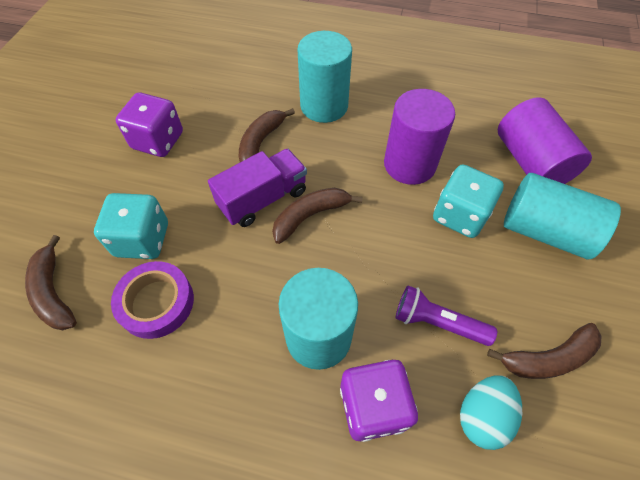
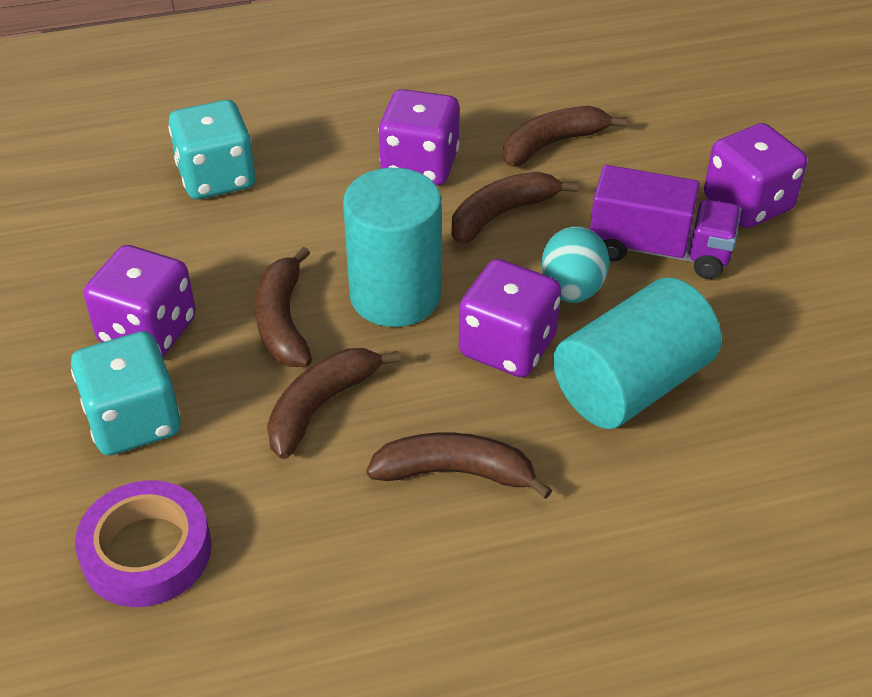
brown banana: 4 -> 5
purple cylinder: 2 -> 0
purple dice: 2 -> 4
purple flashlight: 1 -> 0
turquoise cylinder: 3 -> 2

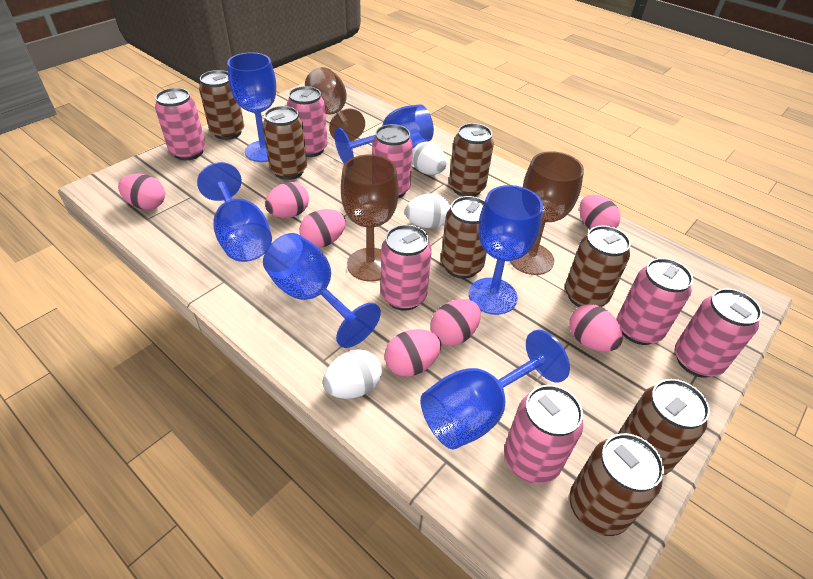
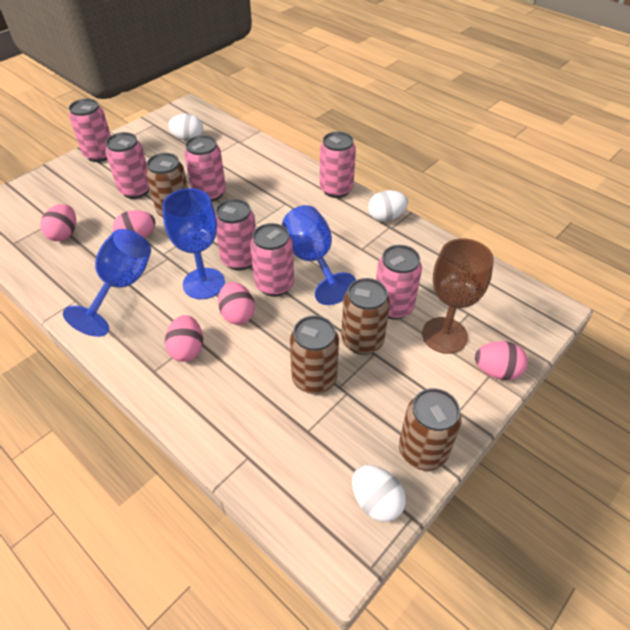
blue goblet: 6 -> 3
brown can: 7 -> 4
brown goblet: 3 -> 1
pink egg: 7 -> 5

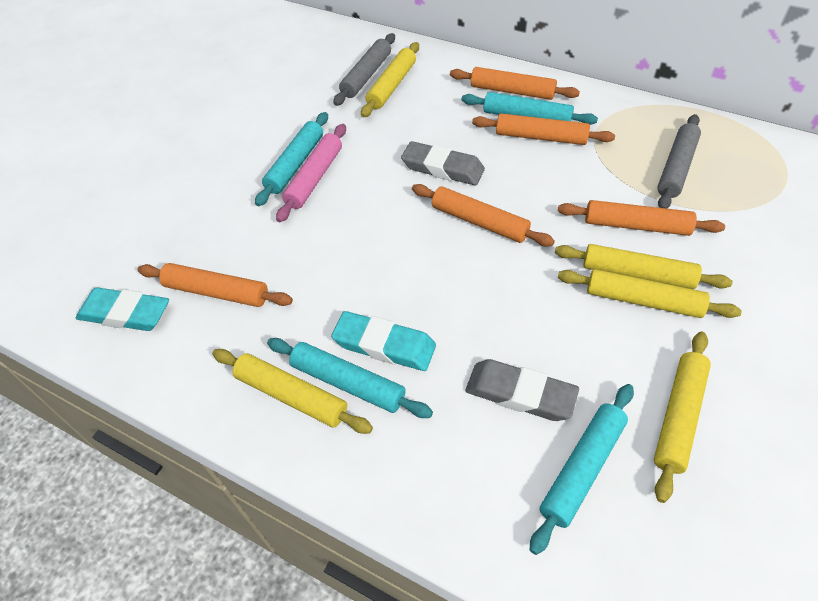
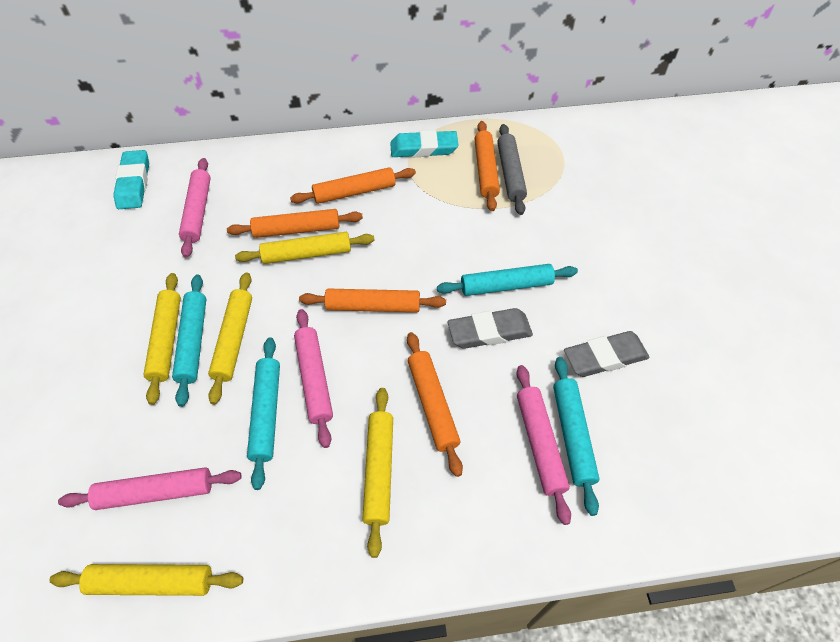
grey rolling pin: 2 -> 1
pink rolling pin: 1 -> 4

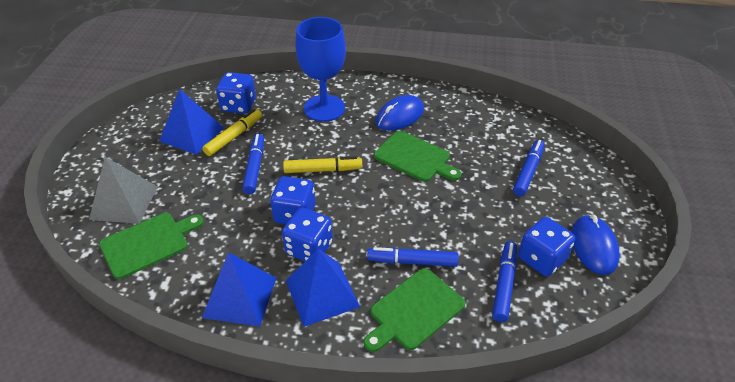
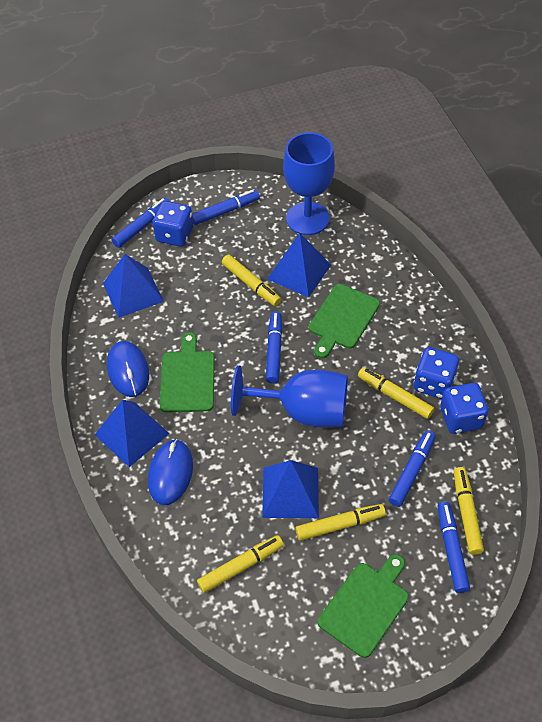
blue dice: 4 -> 3
blue goblet: 1 -> 2
blue marker: 4 -> 5
blue pyramid: 3 -> 4
grey pyramid: 1 -> 0
yellow marker: 2 -> 5

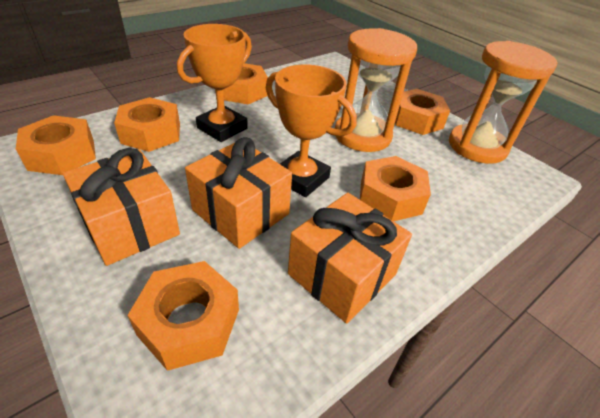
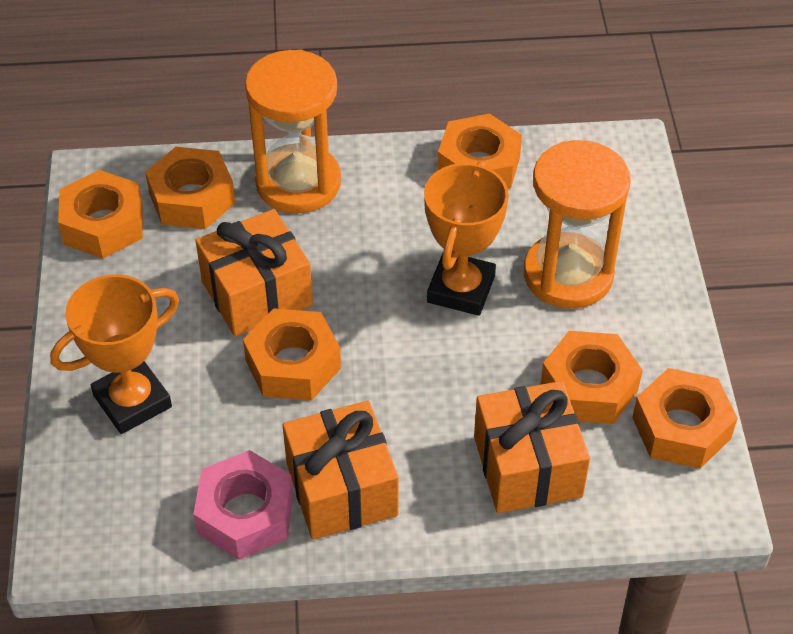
pink nut: 0 -> 1

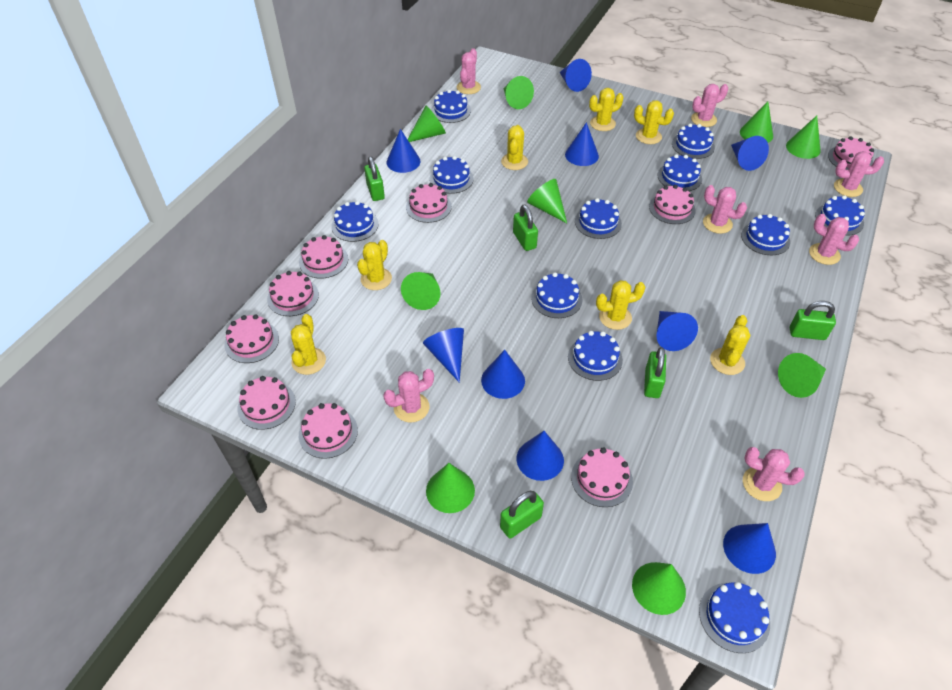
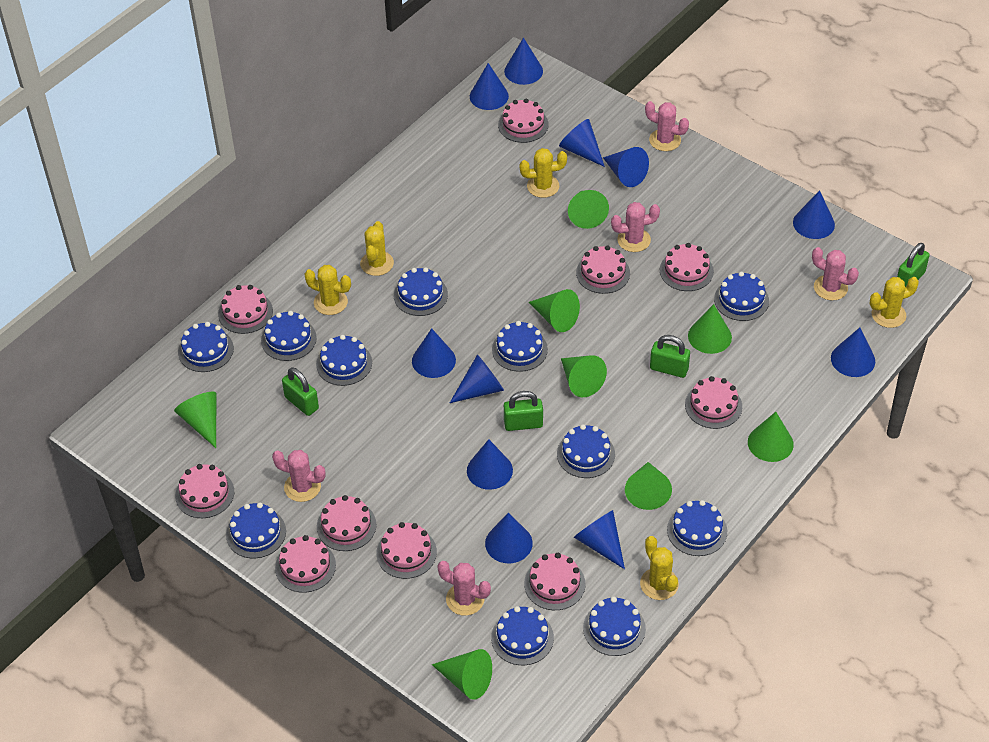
blue cone: 9 -> 11
green cone: 9 -> 8
green padlock: 5 -> 4
pink cactus: 7 -> 5
pink cake: 9 -> 10
yellow cactus: 7 -> 5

================================

ASSIGNMENT: With the images removed, give back every entry exactly as shown.

EXERCISE RESULT:
brown banana: 4 -> 5
purple cylinder: 2 -> 0
purple dice: 2 -> 4
purple flashlight: 1 -> 0
turquoise cylinder: 3 -> 2

blue goblet: 6 -> 3
brown can: 7 -> 4
brown goblet: 3 -> 1
pink egg: 7 -> 5

grey rolling pin: 2 -> 1
pink rolling pin: 1 -> 4

blue dice: 4 -> 3
blue goblet: 1 -> 2
blue marker: 4 -> 5
blue pyramid: 3 -> 4
grey pyramid: 1 -> 0
yellow marker: 2 -> 5

pink nut: 0 -> 1

blue cone: 9 -> 11
green cone: 9 -> 8
green padlock: 5 -> 4
pink cactus: 7 -> 5
pink cake: 9 -> 10
yellow cactus: 7 -> 5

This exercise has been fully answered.